• PROBLEM DETAILS: Repeat the data that follows exactly, starting at the line with "MIC pin OUT: D6 -> D3" and ending at the line with "TEMP1 pin OUT: D7 -> A0", and leave out every picture.
# # # # #
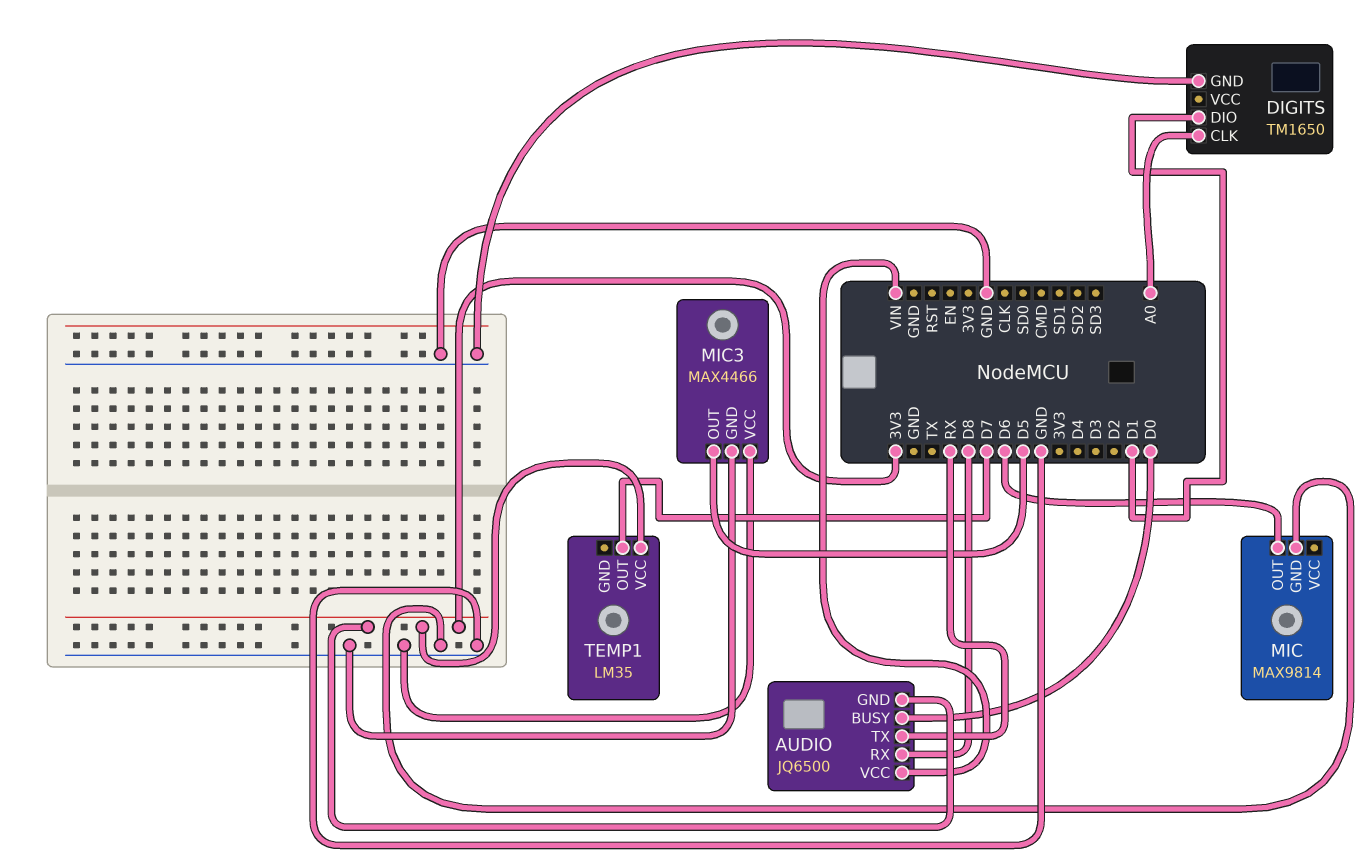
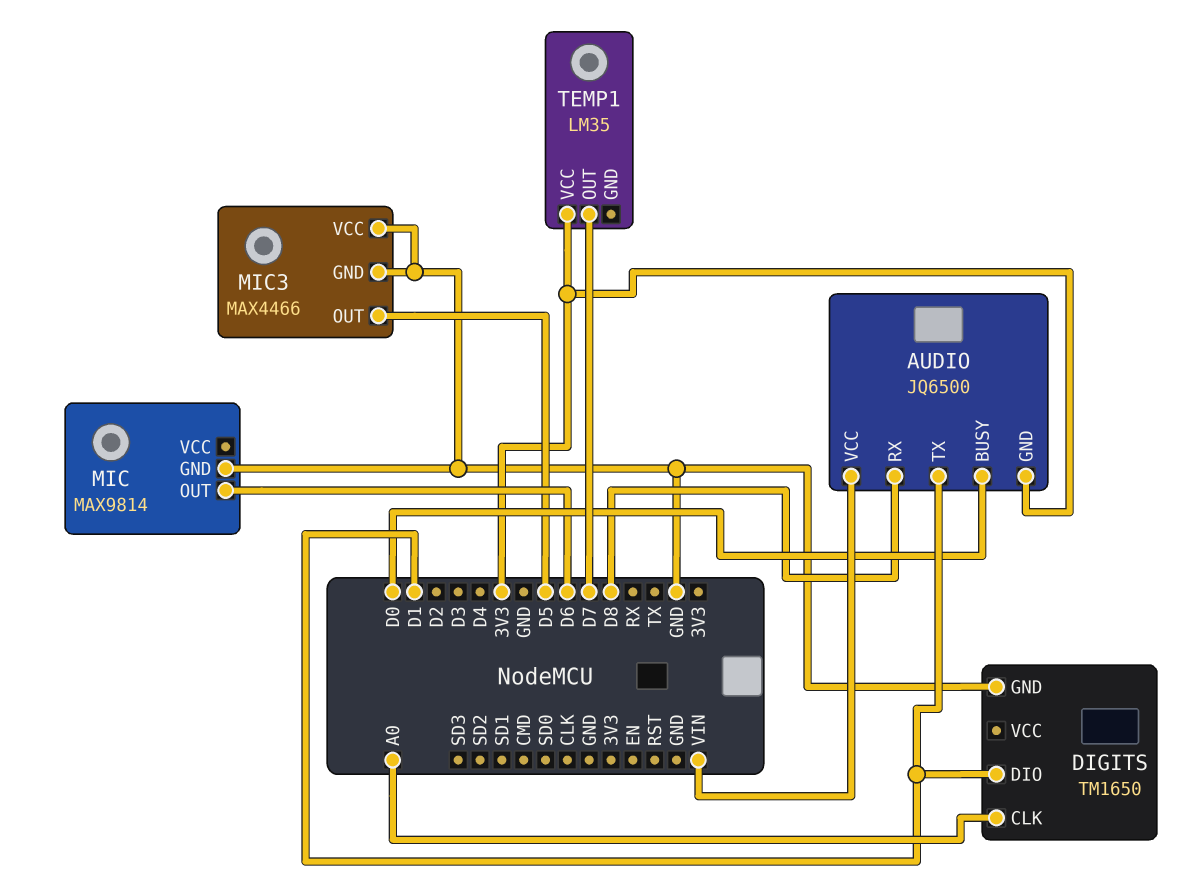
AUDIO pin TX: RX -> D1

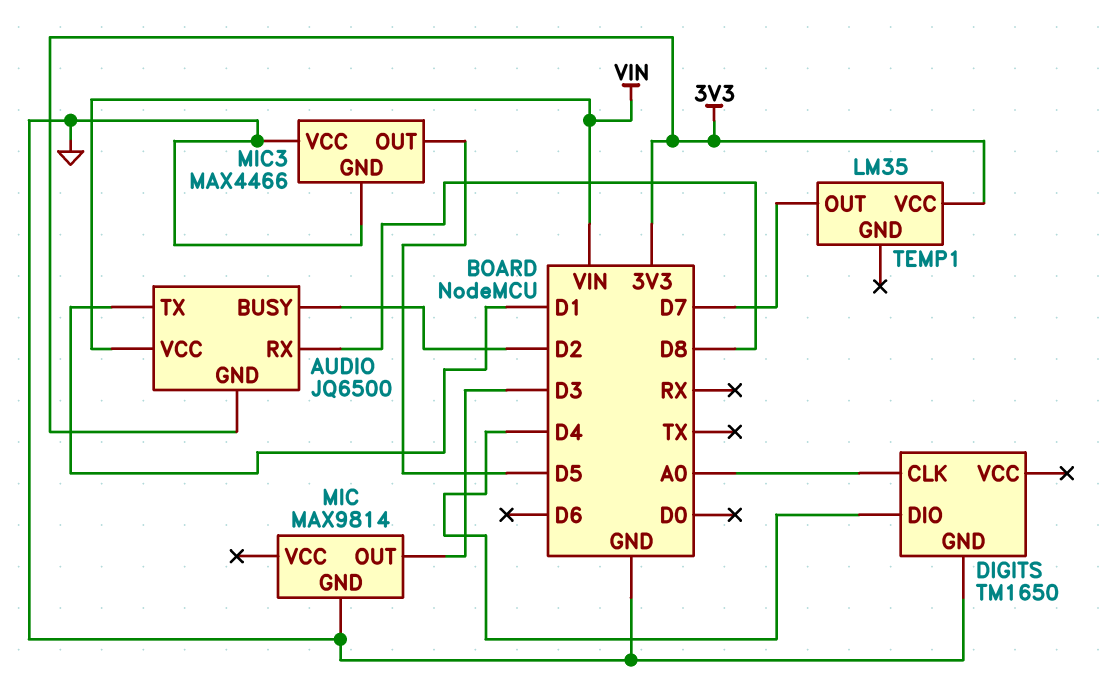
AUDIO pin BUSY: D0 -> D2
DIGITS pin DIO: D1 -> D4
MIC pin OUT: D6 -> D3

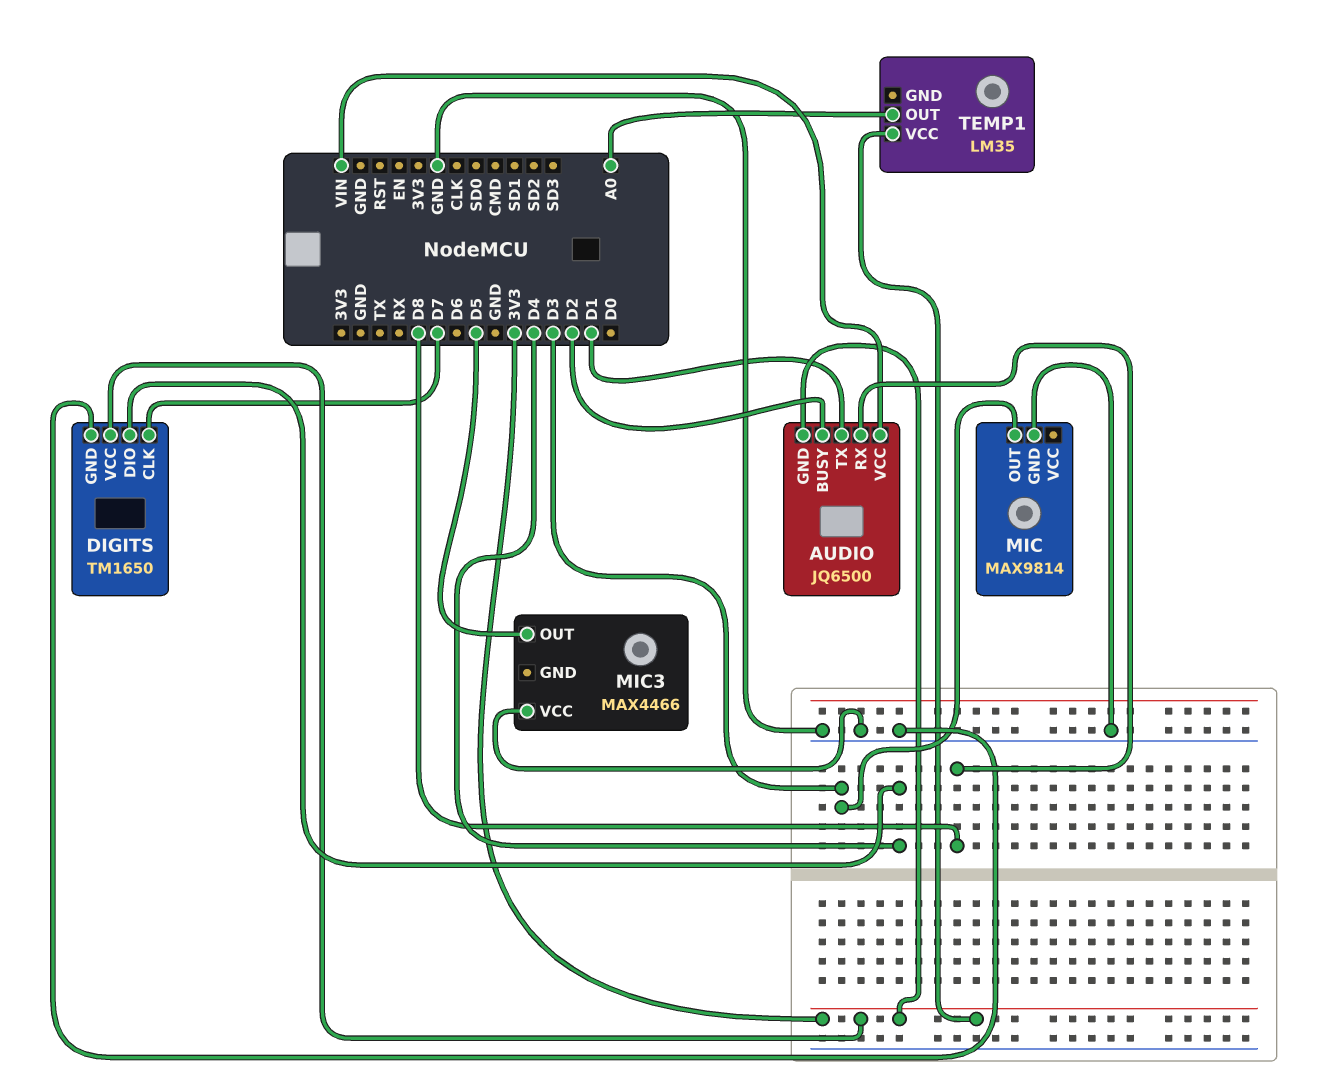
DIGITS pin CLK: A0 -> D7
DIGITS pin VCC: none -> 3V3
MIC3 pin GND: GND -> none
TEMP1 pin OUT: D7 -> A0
# # # # #
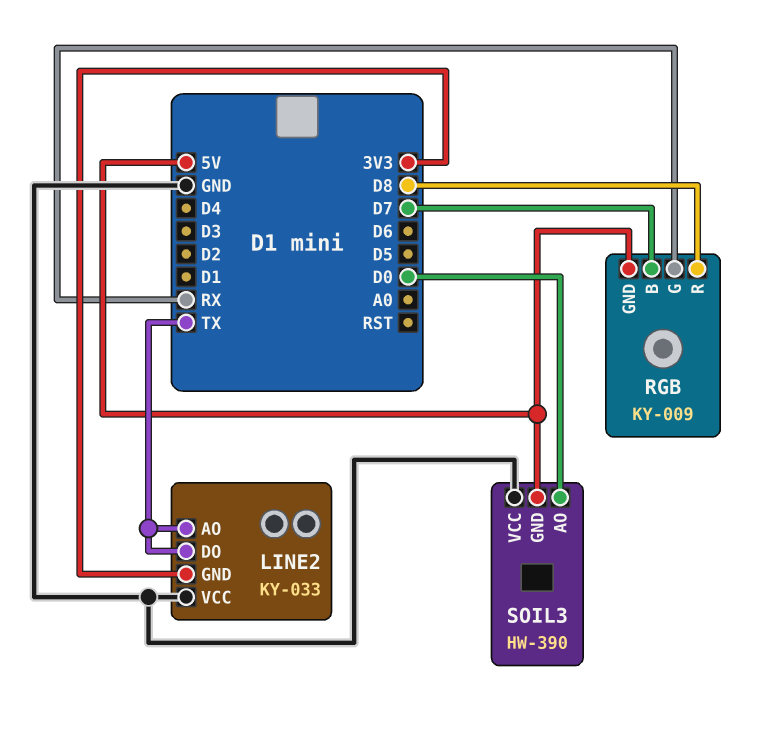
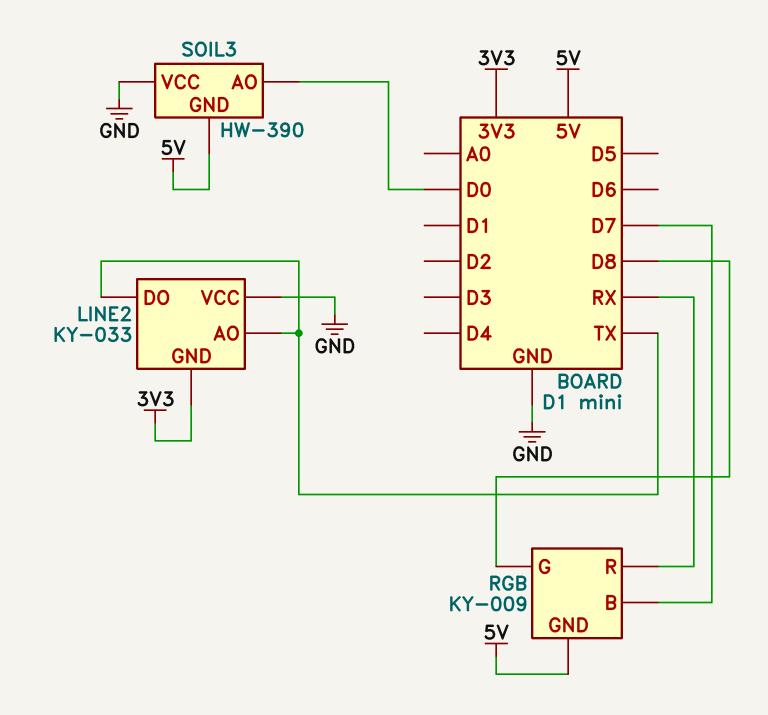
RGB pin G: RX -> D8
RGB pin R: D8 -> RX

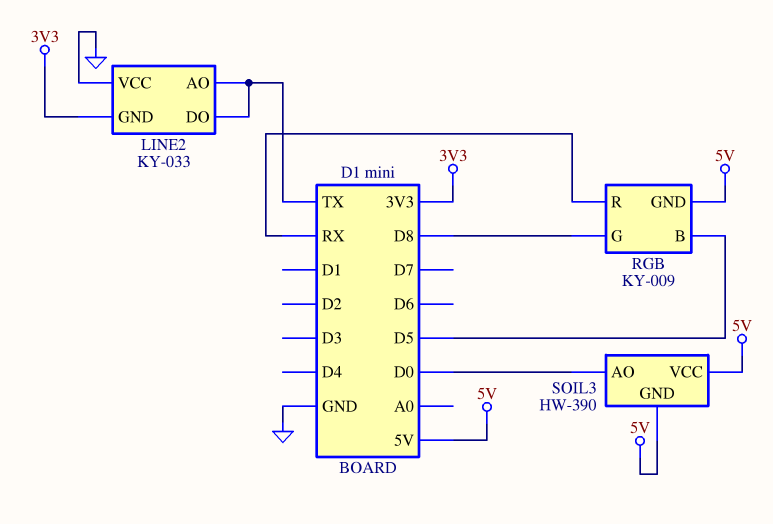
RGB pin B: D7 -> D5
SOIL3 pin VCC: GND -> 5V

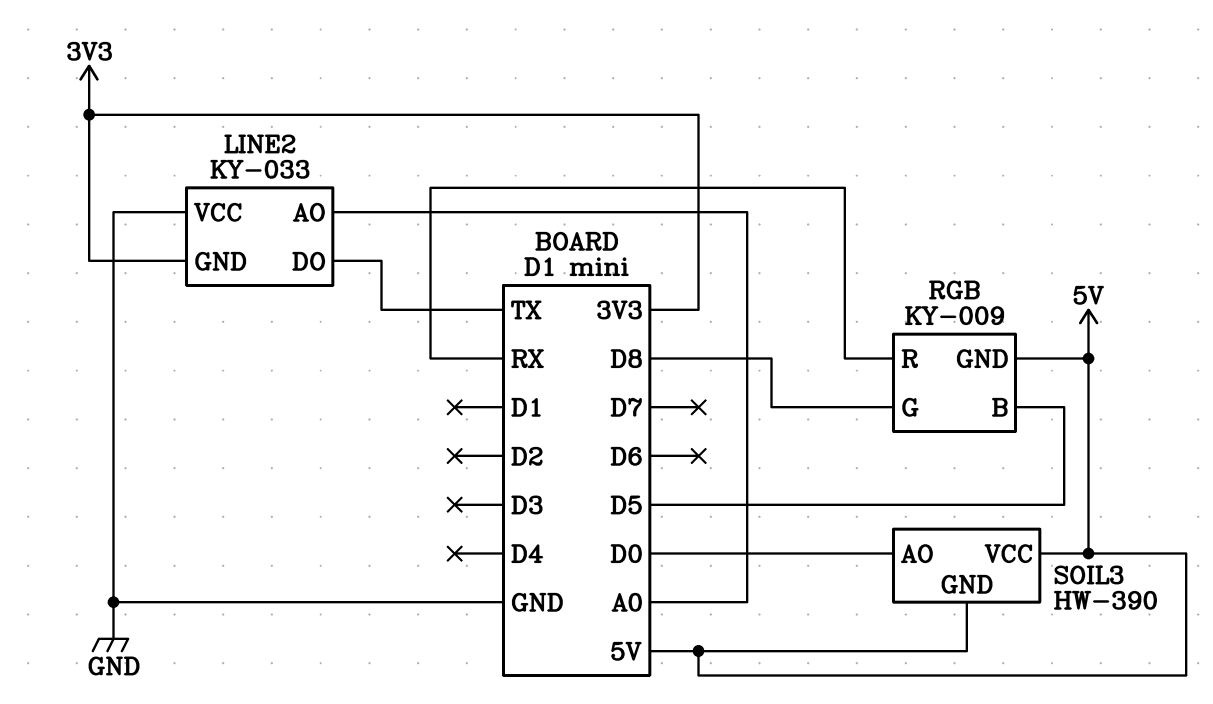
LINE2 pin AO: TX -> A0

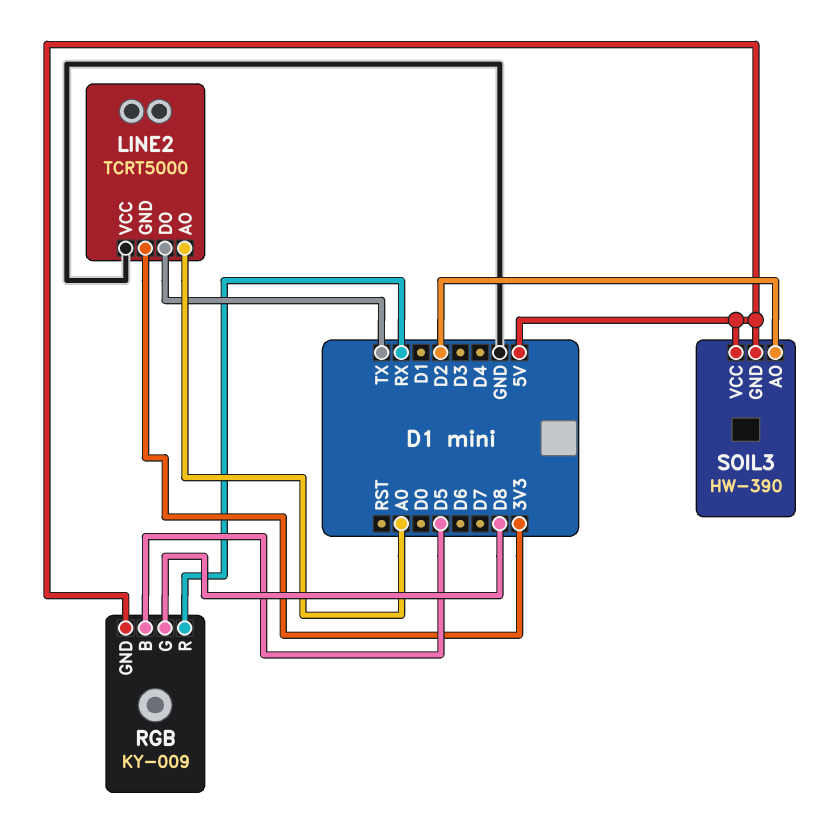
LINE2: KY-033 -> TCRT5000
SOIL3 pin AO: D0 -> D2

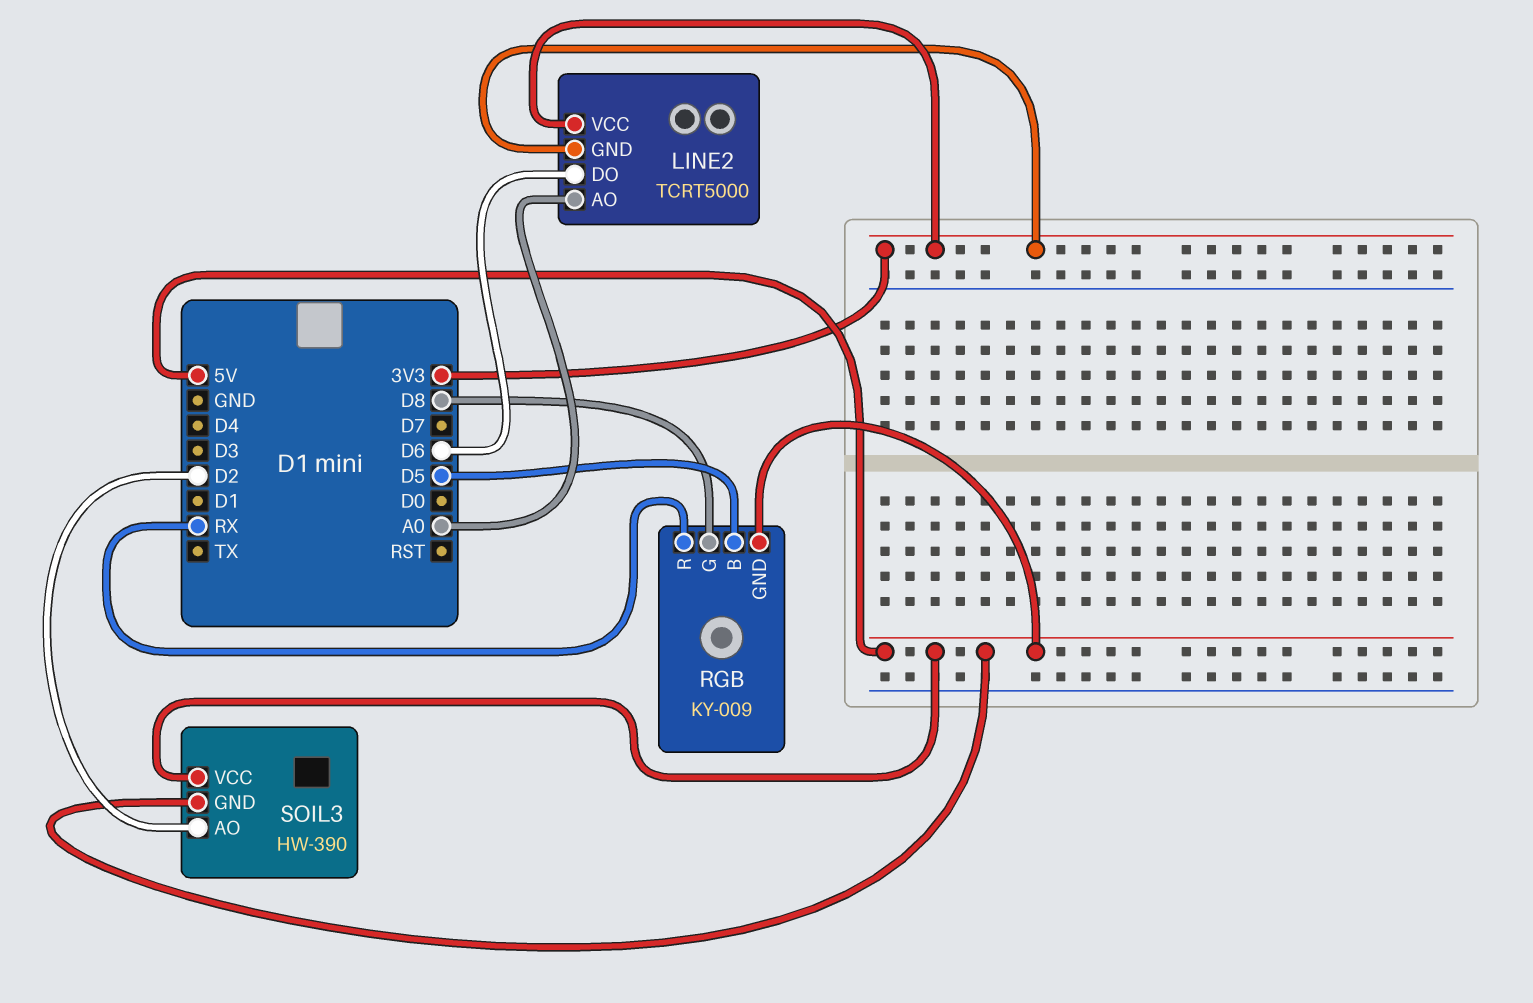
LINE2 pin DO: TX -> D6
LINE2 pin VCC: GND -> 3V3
# # # # #
• WRITTEN ANSWER:
MIC pin OUT: D6 -> D3

DIGITS pin CLK: A0 -> D7
DIGITS pin VCC: none -> 3V3
MIC3 pin GND: GND -> none
TEMP1 pin OUT: D7 -> A0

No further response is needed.